## TASK TO CARRY OUT
Exactly those lines running from the one containing "(297, 175) = (193, 223): none" to the end of the material are to be printed, and no others.

## DATA BELOW

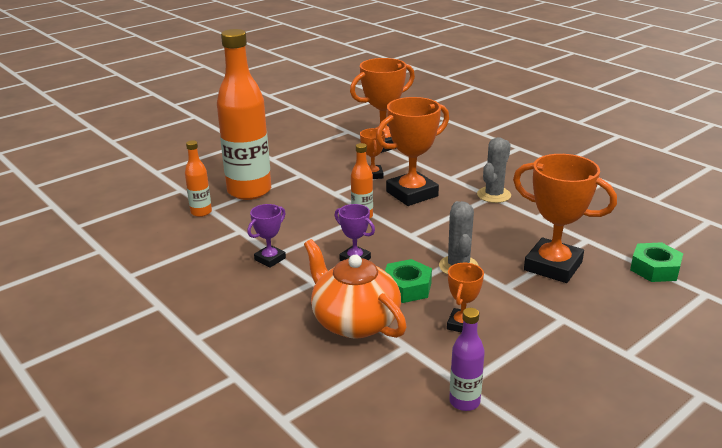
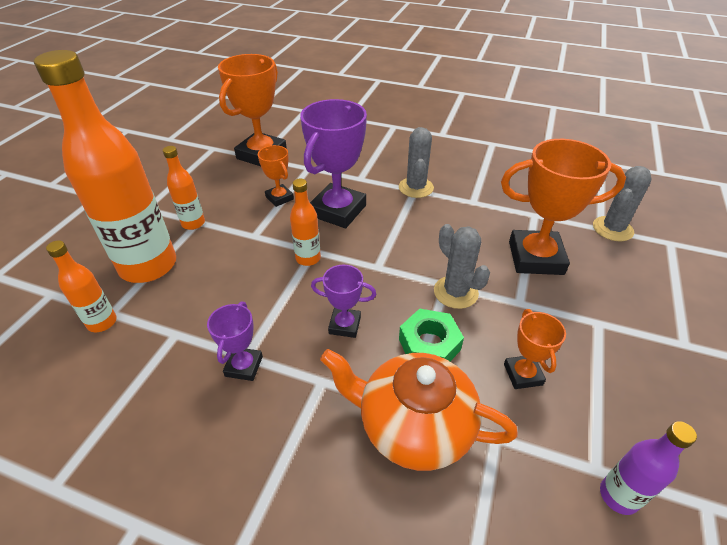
camera: 30 degrees left, 15 degrees up
(297, 175) = (193, 223): none -> orange bottle
(412, 194) = (338, 211): orange trophy -> purple trophy
(655, 268) = (612, 229): green nut -> grey cactus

## OUTPUT FOR THIS EXERCISE
(297, 175) = (193, 223): none -> orange bottle
(412, 194) = (338, 211): orange trophy -> purple trophy
(655, 268) = (612, 229): green nut -> grey cactus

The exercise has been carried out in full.